Could you find every line in the records below that contains the word "purple" and copy it?

[Saved entries]
● ● ● ●

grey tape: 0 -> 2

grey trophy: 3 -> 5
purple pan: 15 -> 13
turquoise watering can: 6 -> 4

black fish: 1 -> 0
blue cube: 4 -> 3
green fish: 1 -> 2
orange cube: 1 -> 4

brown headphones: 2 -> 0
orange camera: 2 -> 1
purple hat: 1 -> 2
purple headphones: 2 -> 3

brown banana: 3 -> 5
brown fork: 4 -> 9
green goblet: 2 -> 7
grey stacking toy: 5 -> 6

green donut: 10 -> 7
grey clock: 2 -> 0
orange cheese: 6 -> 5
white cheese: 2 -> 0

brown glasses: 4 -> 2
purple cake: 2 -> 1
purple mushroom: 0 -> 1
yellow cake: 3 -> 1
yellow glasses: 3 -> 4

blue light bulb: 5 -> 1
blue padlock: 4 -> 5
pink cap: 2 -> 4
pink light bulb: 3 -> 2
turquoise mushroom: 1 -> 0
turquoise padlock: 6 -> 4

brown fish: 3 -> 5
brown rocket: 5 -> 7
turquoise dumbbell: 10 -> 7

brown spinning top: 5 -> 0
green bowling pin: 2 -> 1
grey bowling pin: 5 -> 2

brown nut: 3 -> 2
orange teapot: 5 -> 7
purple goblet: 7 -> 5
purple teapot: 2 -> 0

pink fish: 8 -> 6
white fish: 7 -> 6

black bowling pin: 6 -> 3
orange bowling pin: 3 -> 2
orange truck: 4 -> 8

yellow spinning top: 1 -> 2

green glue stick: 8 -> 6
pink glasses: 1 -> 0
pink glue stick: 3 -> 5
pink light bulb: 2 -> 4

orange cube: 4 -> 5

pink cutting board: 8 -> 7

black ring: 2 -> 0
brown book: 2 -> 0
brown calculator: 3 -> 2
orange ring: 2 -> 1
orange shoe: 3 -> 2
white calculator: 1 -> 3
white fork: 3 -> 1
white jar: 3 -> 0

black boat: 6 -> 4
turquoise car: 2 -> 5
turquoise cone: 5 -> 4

● ● ● ●

◆ Response area ◆
purple pan: 15 -> 13
purple hat: 1 -> 2
purple headphones: 2 -> 3
purple cake: 2 -> 1
purple mushroom: 0 -> 1
purple goblet: 7 -> 5
purple teapot: 2 -> 0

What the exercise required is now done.